PROVIDED DATA:
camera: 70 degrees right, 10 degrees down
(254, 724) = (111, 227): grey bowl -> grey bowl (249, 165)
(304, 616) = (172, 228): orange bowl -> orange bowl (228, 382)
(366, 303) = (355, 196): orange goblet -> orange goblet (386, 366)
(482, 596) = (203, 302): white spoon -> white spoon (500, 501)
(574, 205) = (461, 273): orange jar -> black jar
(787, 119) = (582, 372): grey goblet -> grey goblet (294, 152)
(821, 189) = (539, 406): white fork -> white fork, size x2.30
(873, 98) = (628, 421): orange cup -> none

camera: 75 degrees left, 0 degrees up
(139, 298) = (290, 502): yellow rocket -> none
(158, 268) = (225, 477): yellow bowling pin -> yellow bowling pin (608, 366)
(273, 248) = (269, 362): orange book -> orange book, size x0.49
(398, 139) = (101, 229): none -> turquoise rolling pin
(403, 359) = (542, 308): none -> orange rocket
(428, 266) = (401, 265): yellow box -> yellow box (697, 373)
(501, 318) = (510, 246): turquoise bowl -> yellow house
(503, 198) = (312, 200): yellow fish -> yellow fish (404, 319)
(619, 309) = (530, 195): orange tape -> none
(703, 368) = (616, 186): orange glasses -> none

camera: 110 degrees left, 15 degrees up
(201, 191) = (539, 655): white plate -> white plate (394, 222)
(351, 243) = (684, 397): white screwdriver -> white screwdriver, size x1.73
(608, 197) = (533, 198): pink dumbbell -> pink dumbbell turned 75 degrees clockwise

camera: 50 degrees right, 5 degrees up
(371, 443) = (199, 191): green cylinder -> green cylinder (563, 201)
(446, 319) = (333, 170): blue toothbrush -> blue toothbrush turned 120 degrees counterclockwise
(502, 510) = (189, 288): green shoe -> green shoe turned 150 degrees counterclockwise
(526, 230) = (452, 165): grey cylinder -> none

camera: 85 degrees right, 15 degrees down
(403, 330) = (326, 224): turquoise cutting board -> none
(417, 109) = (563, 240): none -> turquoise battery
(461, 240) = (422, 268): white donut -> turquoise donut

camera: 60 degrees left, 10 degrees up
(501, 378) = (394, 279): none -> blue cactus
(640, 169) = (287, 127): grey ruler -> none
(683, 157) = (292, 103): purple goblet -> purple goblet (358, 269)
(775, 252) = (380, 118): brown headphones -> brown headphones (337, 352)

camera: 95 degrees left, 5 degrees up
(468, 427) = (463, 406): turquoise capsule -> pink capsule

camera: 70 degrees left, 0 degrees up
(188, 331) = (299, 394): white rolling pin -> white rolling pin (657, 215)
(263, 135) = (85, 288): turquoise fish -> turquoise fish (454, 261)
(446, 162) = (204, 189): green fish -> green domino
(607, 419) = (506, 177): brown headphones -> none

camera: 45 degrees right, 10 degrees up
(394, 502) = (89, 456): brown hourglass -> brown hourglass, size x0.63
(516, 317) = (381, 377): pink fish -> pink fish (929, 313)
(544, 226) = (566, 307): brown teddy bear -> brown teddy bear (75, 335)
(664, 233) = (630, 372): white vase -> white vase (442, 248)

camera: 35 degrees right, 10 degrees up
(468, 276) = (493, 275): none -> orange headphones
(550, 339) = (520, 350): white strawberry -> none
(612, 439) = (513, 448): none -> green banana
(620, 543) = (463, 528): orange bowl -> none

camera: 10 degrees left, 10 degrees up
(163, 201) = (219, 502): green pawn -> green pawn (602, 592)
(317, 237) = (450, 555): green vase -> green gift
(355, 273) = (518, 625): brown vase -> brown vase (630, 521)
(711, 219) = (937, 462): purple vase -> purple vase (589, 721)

WHAT YOU NEED TO DO: An exact copy of the lines from the one with "camera: 10 degrees left, 10 degrees up" through the last line of the listing is the whole answer.

REPLY:
camera: 10 degrees left, 10 degrees up
(163, 201) = (219, 502): green pawn -> green pawn (602, 592)
(317, 237) = (450, 555): green vase -> green gift
(355, 273) = (518, 625): brown vase -> brown vase (630, 521)
(711, 219) = (937, 462): purple vase -> purple vase (589, 721)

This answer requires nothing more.